Task directions =
Count up the lines below that include the string "button" and report the number by itself.

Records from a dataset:
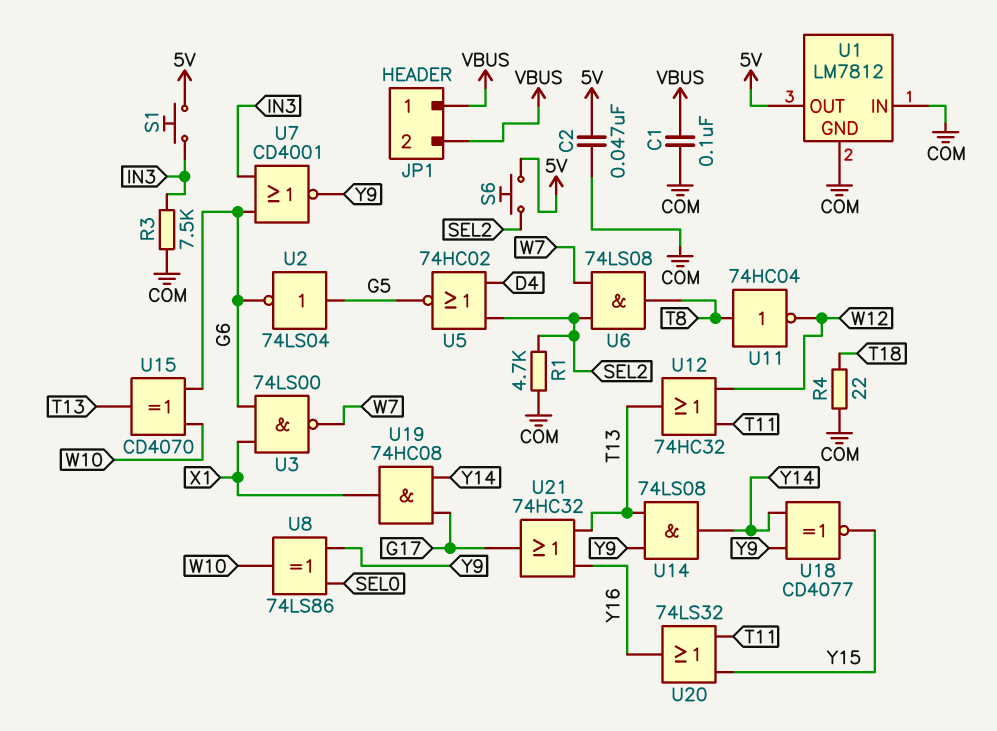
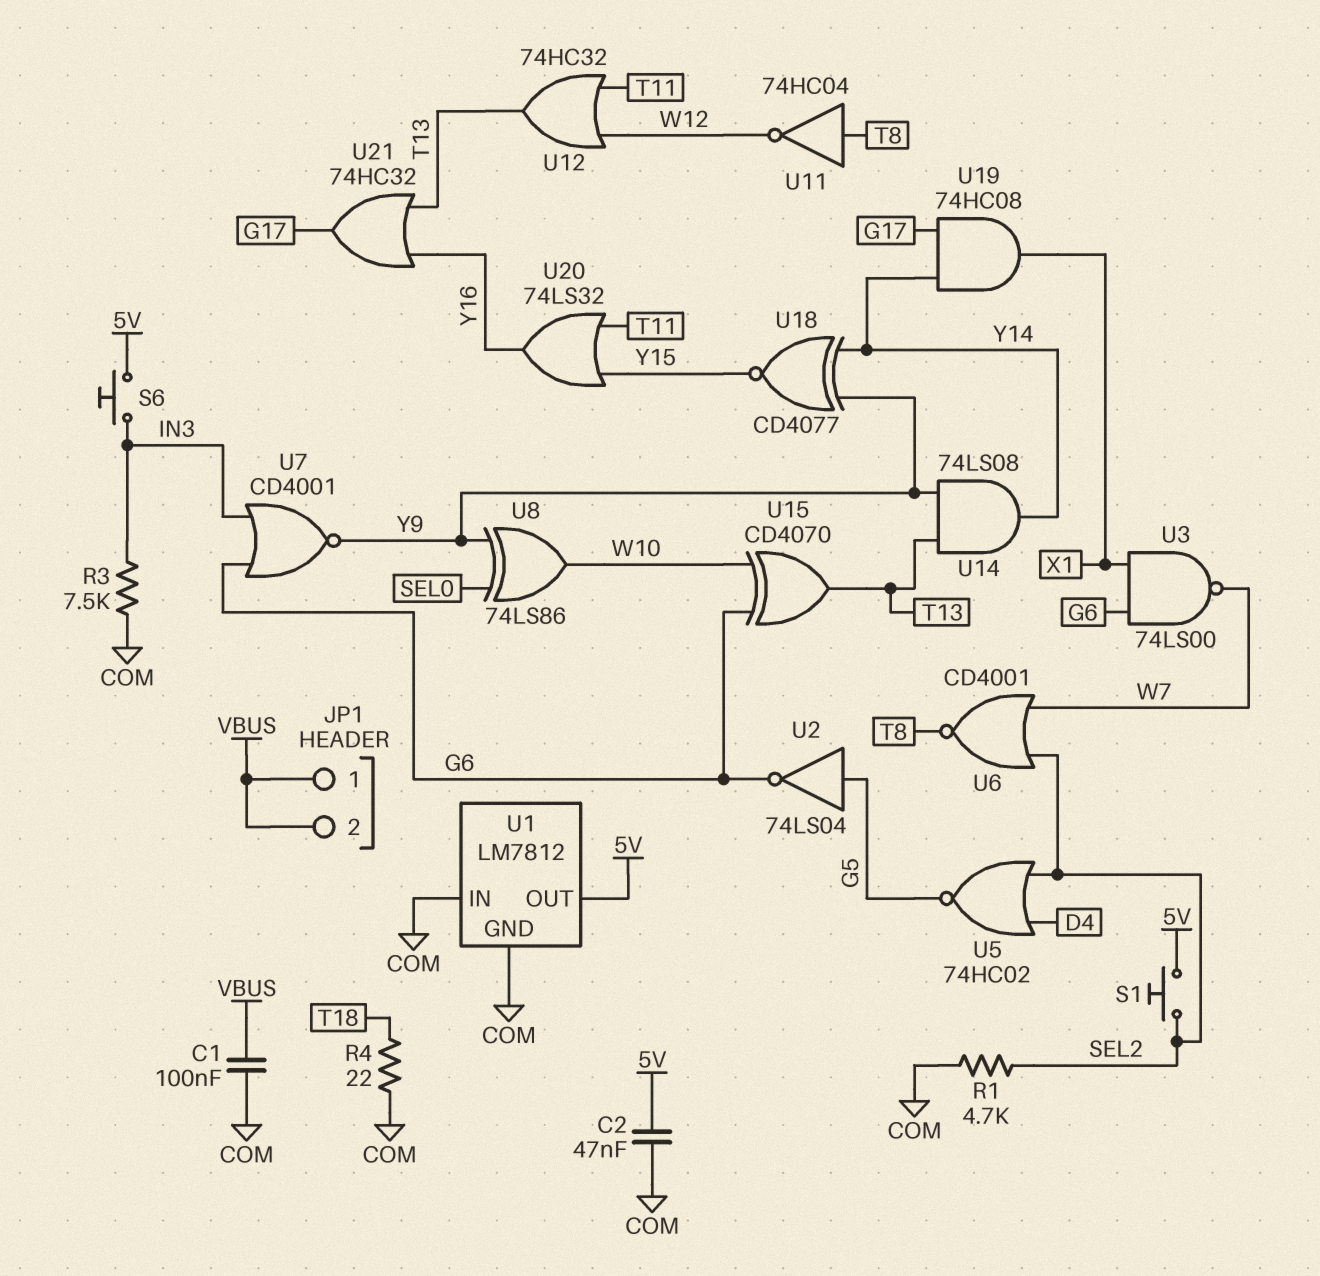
S1: button (5V, IN3) -> button (5V, SEL2)
S6: button (5V, SEL2) -> button (5V, IN3)
U6: AND 74LS08 (in SEL2, in W7, out T8) -> NOR CD4001 (in SEL2, in W7, out T8)

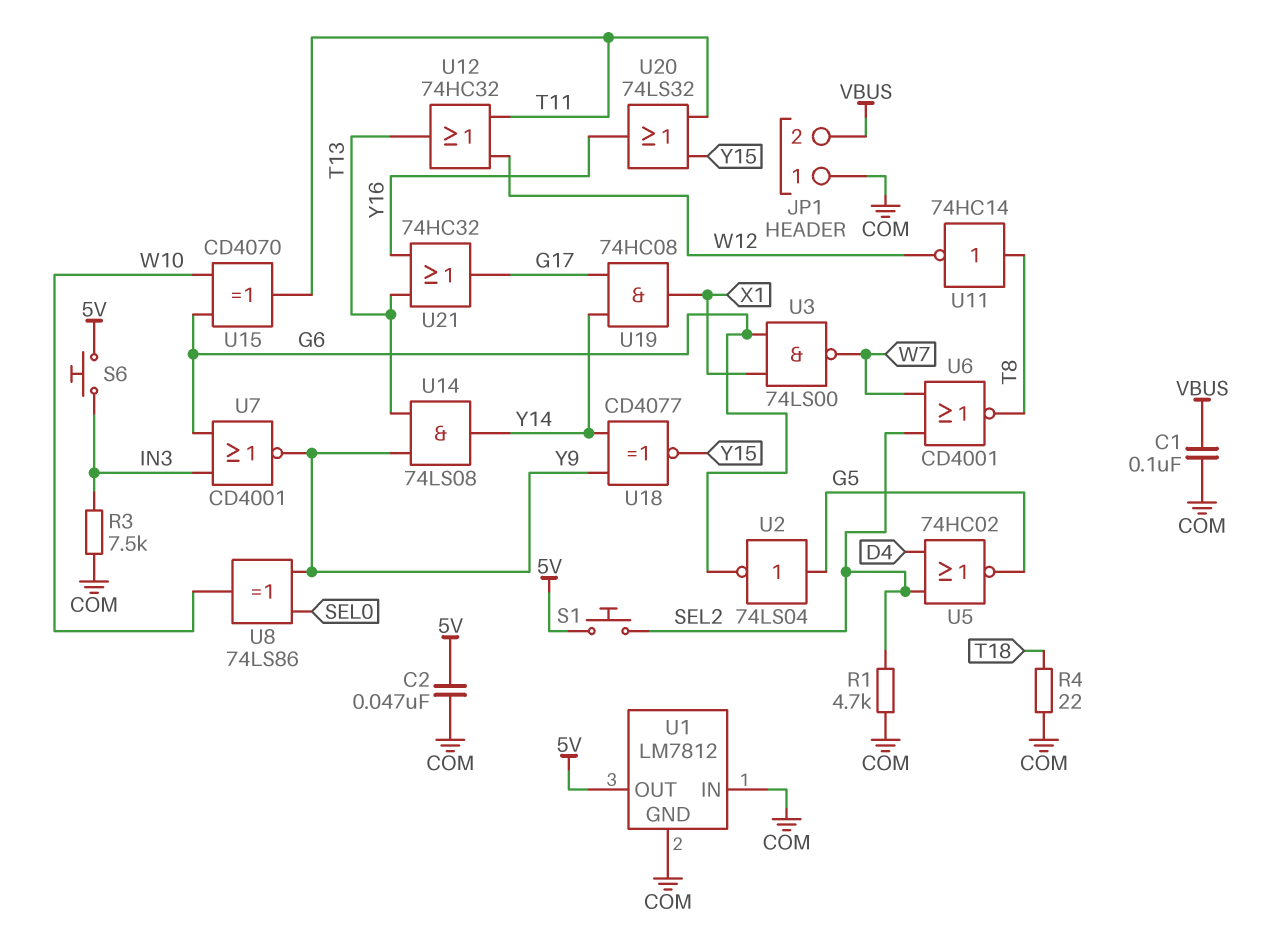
JP1 pin 1: VBUS -> COM
U11: NOT 74HC04 (in T8, out W12) -> NOT 74HC14 (in T8, out W12)
U15: XOR CD4070 (in G6, in W10, out T13) -> XOR CD4070 (in G6, in W10, out T11)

Response to the exercise =
2